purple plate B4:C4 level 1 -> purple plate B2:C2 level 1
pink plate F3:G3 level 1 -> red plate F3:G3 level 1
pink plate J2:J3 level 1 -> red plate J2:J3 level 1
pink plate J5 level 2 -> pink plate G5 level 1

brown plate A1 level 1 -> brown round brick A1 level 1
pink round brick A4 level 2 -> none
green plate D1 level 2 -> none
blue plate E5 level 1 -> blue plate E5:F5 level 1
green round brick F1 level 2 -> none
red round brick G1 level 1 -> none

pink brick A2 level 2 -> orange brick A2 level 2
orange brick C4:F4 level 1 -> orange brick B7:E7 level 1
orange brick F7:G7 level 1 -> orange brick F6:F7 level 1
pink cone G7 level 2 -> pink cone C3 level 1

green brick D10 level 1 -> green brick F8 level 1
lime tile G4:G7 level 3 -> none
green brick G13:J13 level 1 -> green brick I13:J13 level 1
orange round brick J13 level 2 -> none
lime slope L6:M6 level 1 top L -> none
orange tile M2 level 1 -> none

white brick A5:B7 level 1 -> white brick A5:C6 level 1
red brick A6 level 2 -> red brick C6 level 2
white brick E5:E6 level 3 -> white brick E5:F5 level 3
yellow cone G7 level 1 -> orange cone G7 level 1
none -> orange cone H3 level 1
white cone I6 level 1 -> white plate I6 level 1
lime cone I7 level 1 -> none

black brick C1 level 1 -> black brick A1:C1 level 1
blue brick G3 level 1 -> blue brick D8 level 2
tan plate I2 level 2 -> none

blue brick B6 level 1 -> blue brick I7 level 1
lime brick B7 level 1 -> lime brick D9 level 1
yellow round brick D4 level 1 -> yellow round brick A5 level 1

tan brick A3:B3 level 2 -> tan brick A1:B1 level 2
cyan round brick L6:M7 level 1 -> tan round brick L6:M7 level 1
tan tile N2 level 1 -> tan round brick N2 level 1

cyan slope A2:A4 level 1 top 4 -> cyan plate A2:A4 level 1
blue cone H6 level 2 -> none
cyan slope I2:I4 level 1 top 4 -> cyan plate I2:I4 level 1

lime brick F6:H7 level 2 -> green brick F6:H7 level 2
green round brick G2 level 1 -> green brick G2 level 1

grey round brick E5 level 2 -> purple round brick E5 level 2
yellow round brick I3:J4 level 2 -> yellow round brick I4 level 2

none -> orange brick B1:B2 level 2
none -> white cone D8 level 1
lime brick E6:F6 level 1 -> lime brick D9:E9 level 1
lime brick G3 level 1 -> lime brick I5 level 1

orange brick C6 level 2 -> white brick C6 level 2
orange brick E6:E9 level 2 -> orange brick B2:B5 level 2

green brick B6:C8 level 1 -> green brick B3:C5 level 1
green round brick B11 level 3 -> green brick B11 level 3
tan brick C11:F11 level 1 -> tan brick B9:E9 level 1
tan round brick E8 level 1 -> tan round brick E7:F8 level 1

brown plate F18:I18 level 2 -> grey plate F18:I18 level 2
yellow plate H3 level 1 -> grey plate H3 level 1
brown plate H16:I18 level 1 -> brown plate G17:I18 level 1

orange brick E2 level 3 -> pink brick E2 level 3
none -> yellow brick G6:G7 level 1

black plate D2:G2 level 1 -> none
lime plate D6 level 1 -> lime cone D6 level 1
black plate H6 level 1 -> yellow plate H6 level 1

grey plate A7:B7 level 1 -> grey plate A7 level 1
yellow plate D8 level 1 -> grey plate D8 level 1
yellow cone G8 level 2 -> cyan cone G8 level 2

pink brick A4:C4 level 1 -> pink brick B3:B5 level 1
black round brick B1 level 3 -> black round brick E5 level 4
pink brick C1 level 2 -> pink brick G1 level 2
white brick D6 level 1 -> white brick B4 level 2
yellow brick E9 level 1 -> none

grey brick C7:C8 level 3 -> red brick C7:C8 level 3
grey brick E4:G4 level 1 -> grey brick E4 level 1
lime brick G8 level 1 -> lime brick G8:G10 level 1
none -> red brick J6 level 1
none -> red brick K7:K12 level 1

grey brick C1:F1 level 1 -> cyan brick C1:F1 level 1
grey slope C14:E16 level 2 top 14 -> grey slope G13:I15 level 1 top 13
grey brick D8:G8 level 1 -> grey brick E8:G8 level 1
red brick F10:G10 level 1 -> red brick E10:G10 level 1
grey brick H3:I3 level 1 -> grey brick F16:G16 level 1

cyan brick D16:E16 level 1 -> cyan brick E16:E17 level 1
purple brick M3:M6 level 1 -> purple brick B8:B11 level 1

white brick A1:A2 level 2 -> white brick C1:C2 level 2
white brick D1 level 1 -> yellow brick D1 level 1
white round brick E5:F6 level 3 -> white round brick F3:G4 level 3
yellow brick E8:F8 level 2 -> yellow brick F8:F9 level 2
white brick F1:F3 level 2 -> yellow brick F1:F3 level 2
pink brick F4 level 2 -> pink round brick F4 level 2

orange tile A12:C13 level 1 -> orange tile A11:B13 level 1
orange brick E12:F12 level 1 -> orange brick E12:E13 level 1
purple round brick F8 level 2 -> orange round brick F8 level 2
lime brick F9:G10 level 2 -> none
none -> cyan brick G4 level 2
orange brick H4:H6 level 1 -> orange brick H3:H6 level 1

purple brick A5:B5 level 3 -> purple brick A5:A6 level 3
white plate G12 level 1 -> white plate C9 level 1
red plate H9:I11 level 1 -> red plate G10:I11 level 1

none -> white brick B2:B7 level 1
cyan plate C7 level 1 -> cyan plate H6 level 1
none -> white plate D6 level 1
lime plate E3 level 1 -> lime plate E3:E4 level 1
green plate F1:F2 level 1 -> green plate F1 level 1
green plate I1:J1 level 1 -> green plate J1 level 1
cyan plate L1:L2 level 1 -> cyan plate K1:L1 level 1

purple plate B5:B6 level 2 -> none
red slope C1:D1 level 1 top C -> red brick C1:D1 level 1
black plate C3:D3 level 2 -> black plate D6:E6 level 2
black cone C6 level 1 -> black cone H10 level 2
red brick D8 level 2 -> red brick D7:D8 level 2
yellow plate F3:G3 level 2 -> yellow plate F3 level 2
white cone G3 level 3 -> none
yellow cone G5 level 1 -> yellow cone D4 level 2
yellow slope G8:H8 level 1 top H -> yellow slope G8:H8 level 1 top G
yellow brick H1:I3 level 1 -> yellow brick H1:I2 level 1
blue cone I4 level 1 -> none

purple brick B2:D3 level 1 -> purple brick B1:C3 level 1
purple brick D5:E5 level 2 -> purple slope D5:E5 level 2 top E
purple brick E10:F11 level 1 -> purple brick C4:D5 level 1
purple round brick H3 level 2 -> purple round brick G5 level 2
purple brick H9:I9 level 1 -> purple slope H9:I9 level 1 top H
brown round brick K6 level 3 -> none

| Required action |
Write out every line of the listing that holds the word "brown".

| Answer to this exercise |
brown plate A1 level 1 -> brown round brick A1 level 1
brown plate F18:I18 level 2 -> grey plate F18:I18 level 2
brown plate H16:I18 level 1 -> brown plate G17:I18 level 1
brown round brick K6 level 3 -> none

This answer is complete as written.